Return only those lines of the material that contain "orange".

- **TASK INPUTS**:

--- START ---

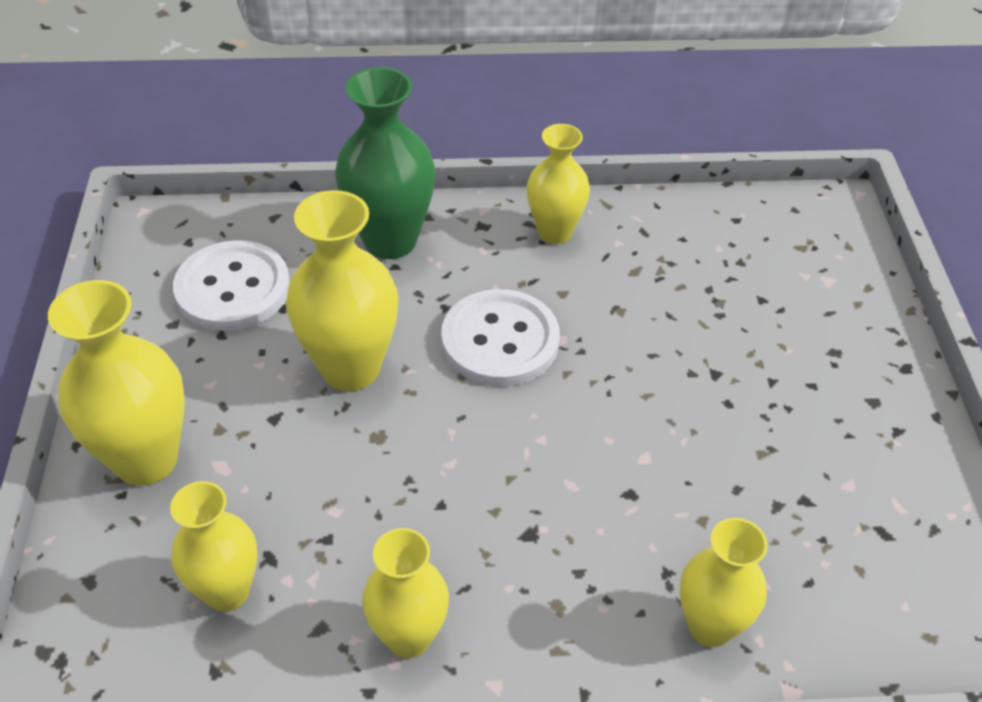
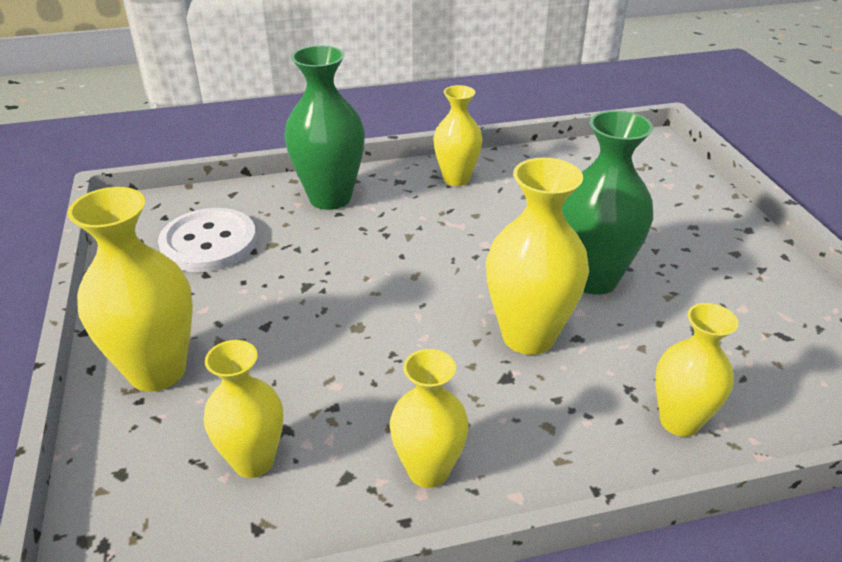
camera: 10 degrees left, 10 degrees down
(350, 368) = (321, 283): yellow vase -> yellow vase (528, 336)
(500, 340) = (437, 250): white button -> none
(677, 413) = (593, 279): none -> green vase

--- END ---
--- START ---

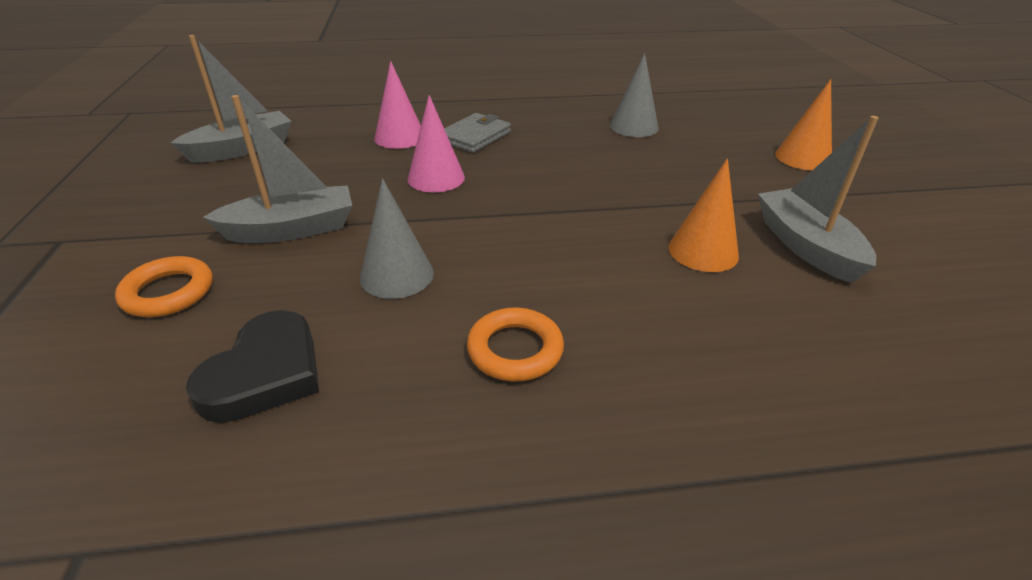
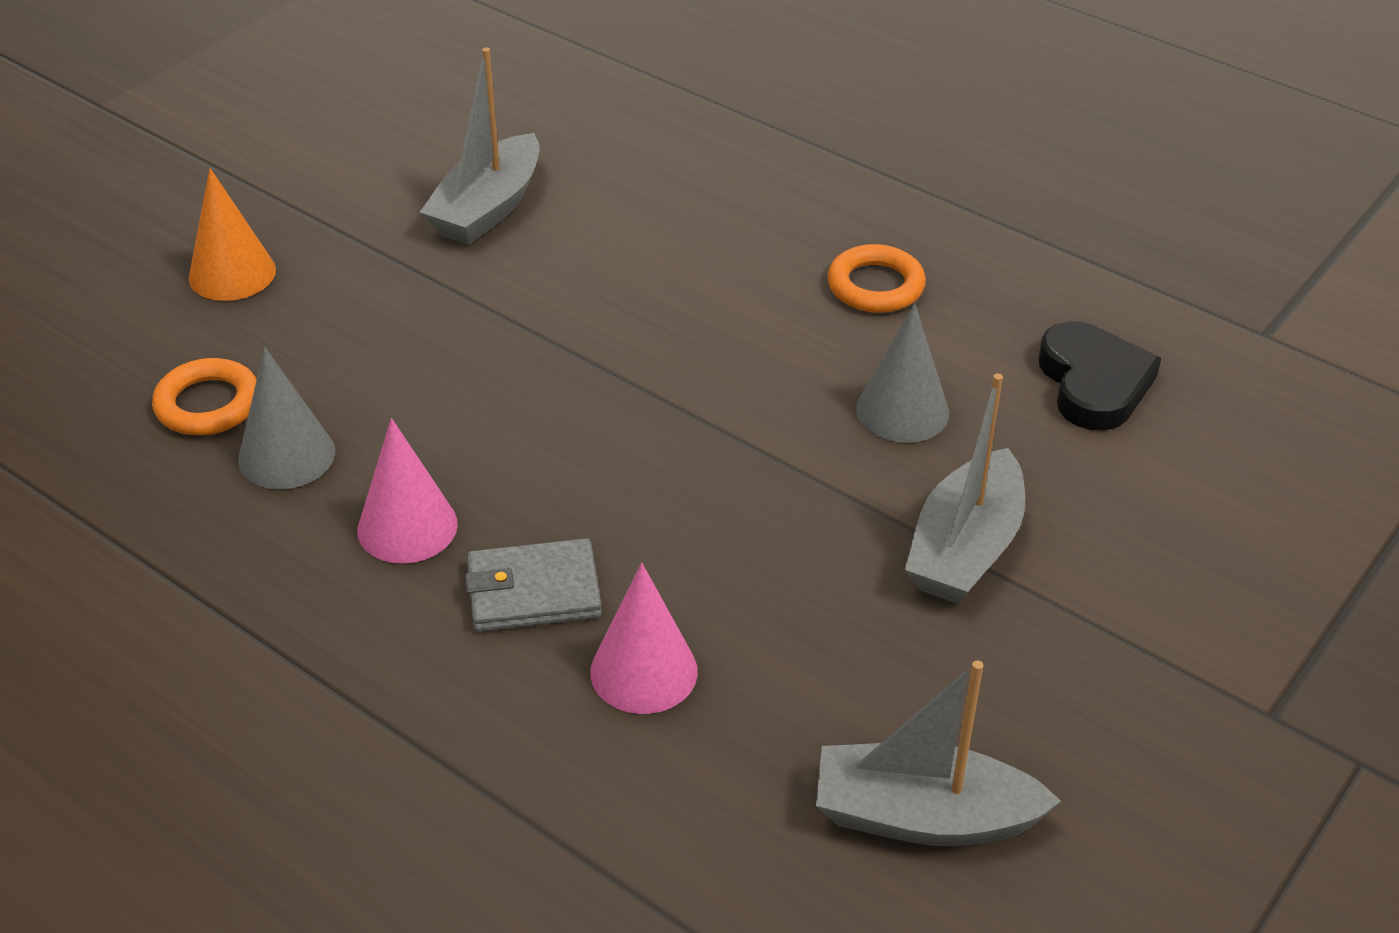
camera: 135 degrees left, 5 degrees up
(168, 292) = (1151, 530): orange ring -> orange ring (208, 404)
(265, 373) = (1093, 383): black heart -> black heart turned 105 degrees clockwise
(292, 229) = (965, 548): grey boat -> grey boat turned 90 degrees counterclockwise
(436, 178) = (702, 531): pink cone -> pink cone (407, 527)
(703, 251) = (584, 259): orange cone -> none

--- END ---

- **WRITTEN SOLUTION**:
(168, 292) = (1151, 530): orange ring -> orange ring (208, 404)
(703, 251) = (584, 259): orange cone -> none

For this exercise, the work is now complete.